[Object change descriptions]
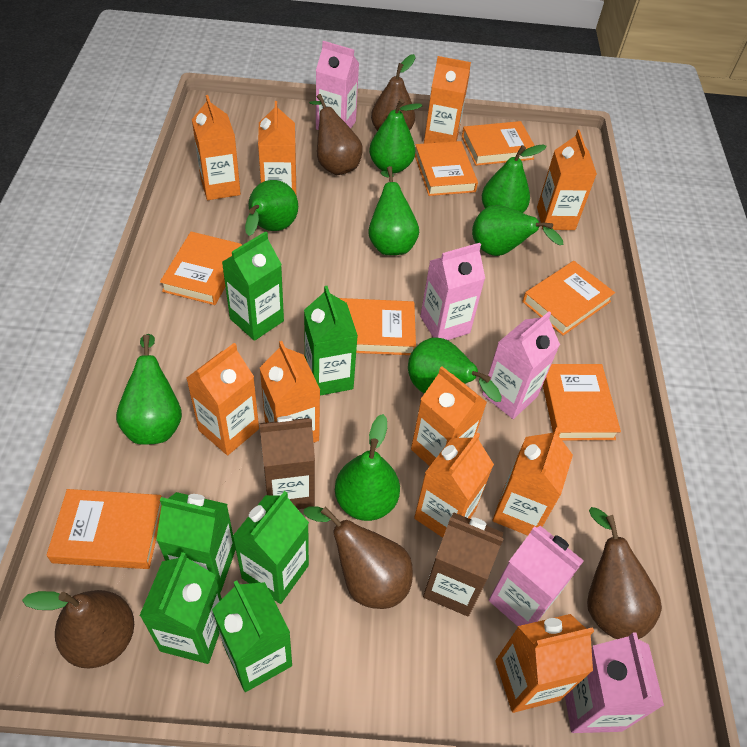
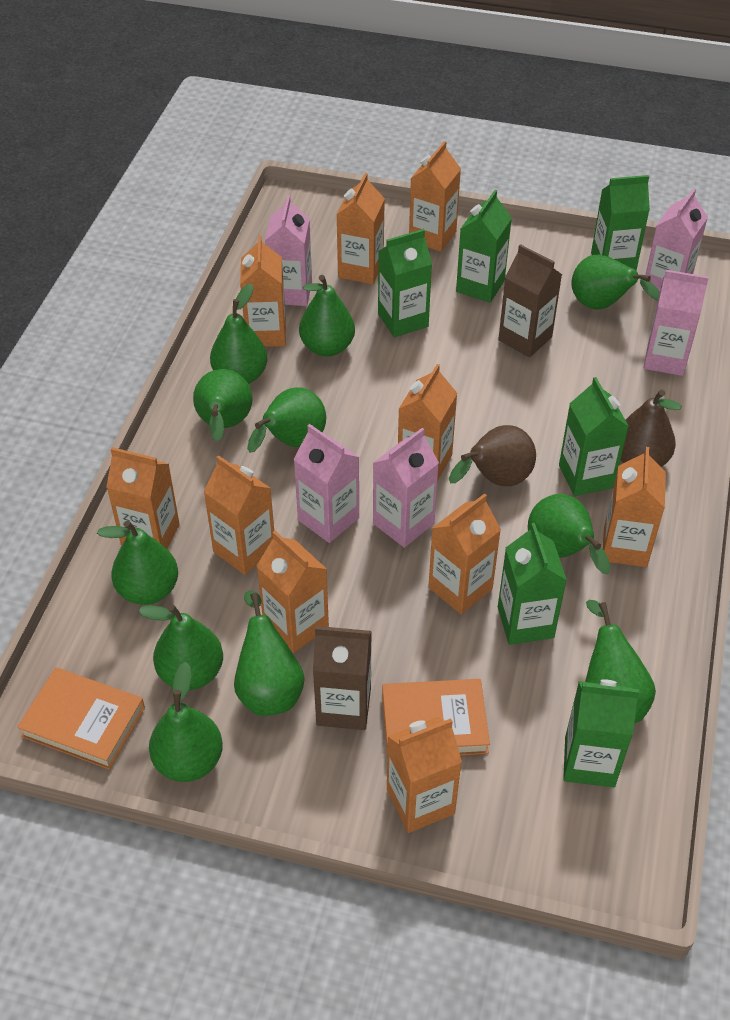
brown pear: 5 -> 2
green pear: 8 -> 11
orange book: 7 -> 2

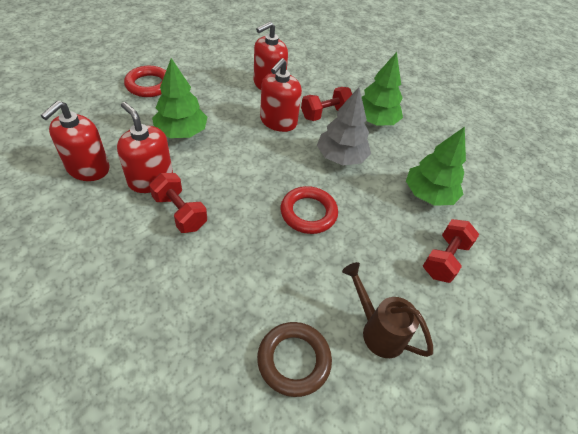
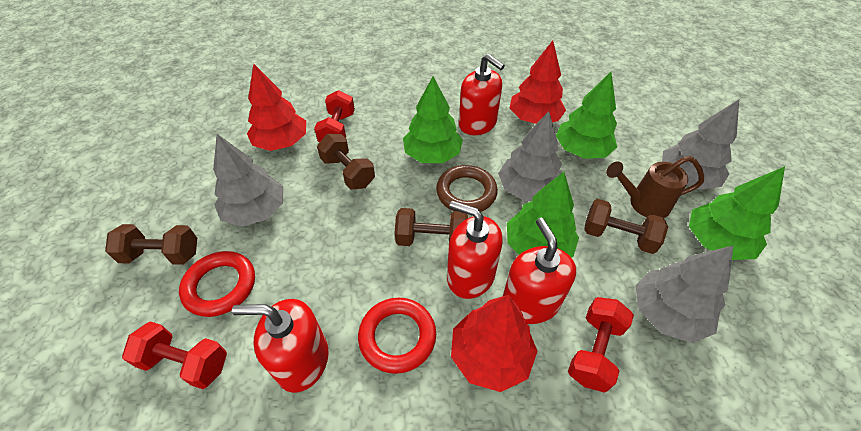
brown dumbbell: 0 -> 4
green tree: 3 -> 4
grey tree: 1 -> 4
red tree: 0 -> 3

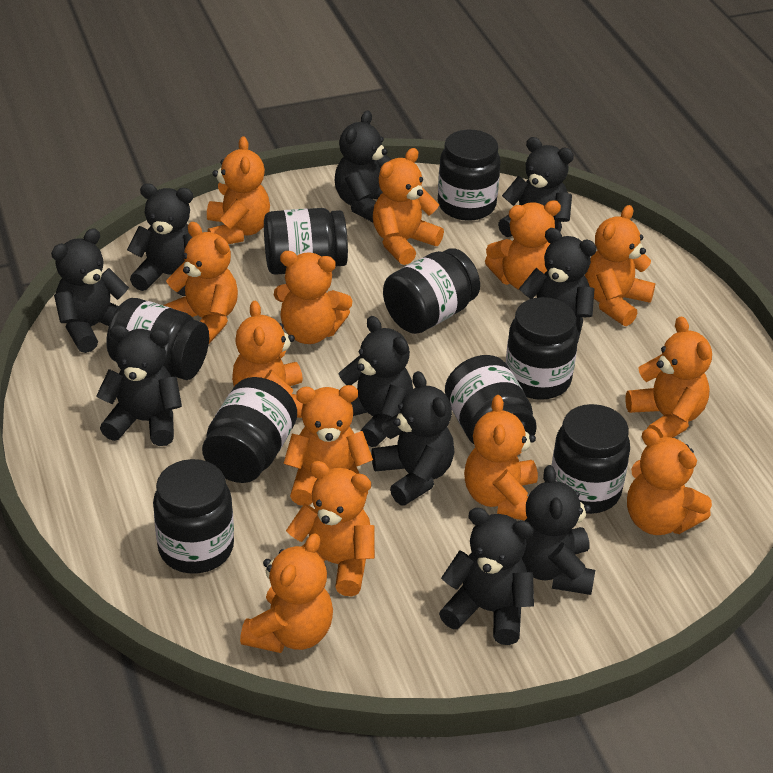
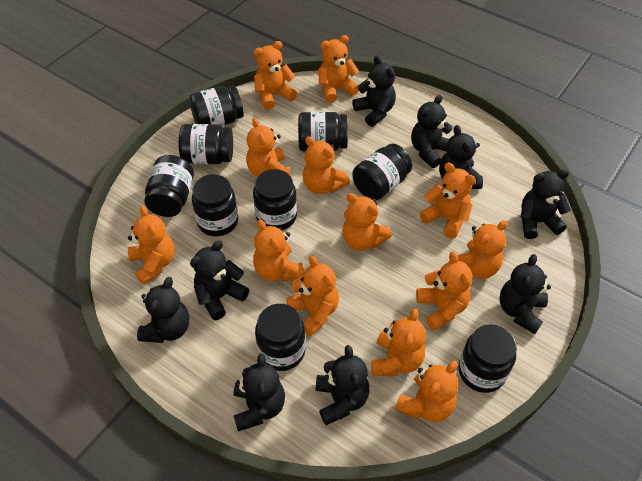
black teddy bear: 10 -> 9

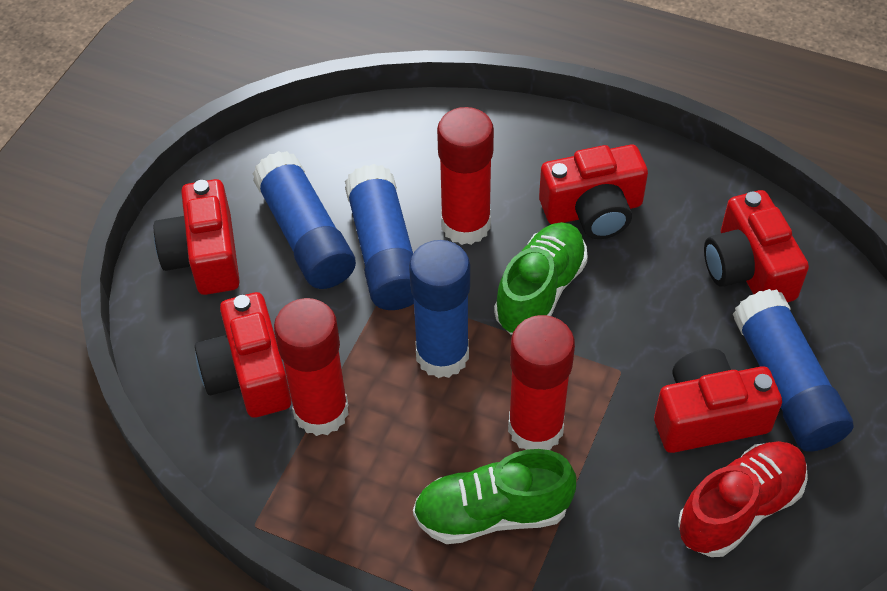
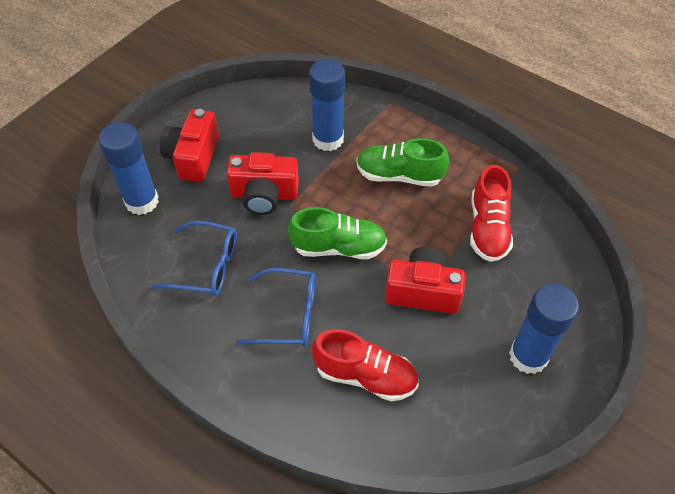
blue glasses: 0 -> 2
blue glue stick: 4 -> 3
red camera: 5 -> 3
red glue stick: 3 -> 0
red shoe: 1 -> 2

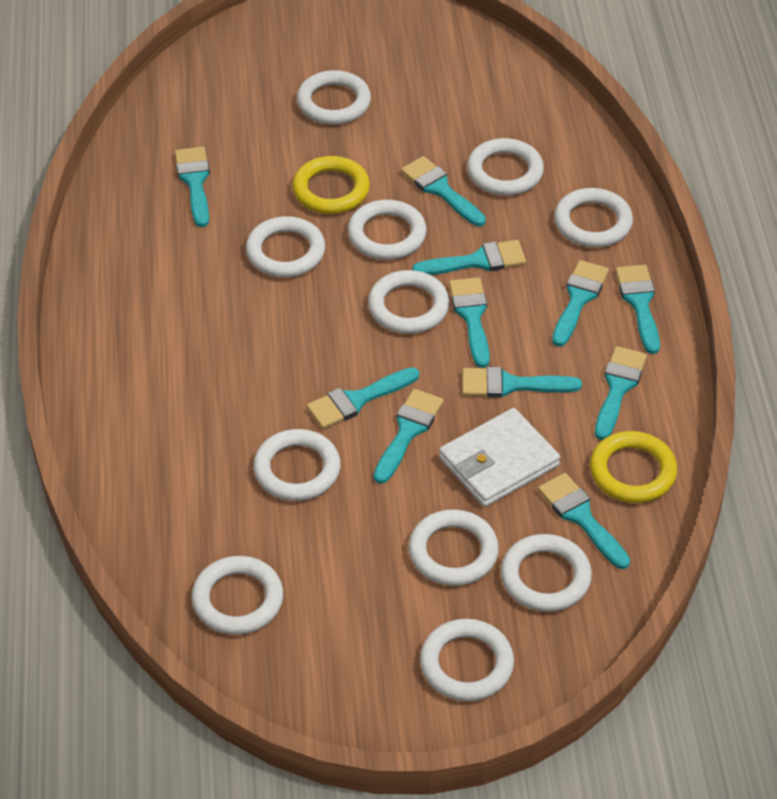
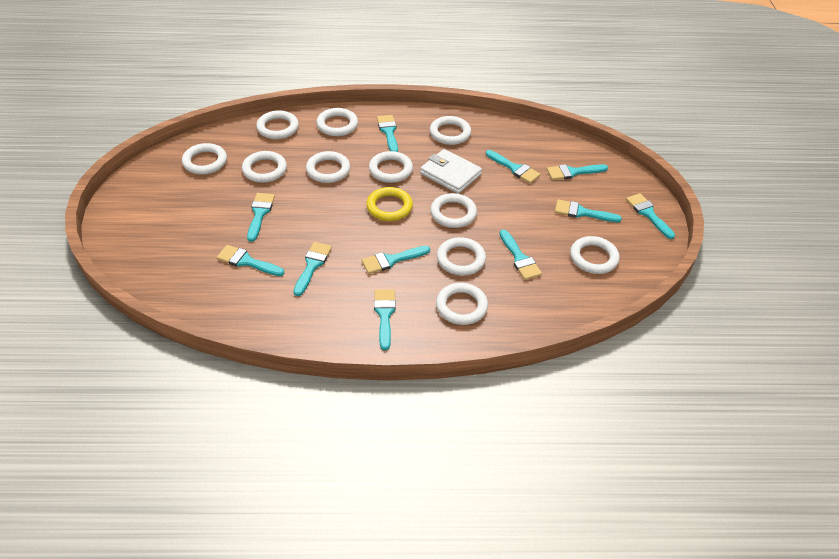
yellow ring: 2 -> 1

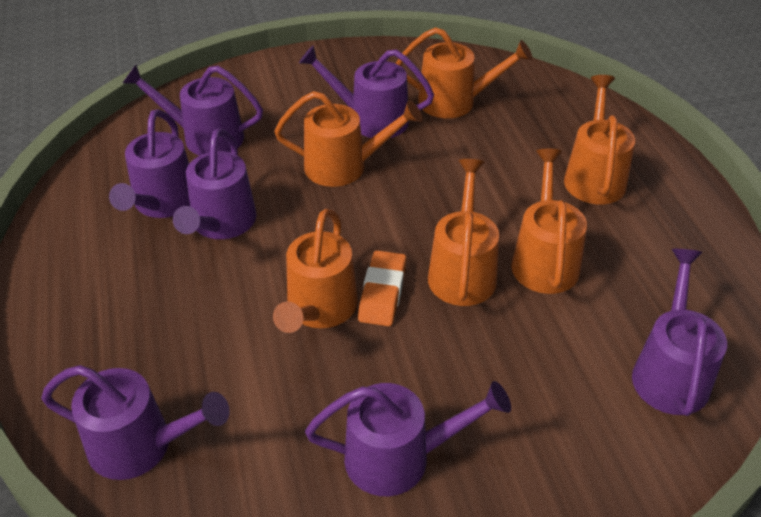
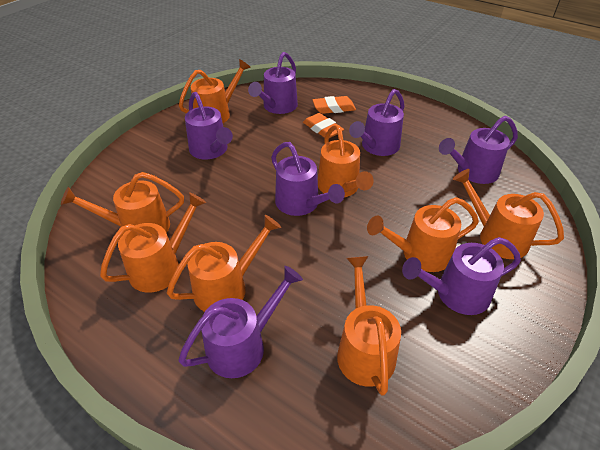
orange eraser: 1 -> 2
orange watering can: 6 -> 8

* **Work task**:
Within the records above, find every line containing "tree" and report only how many there are.

* **Task solution**:
3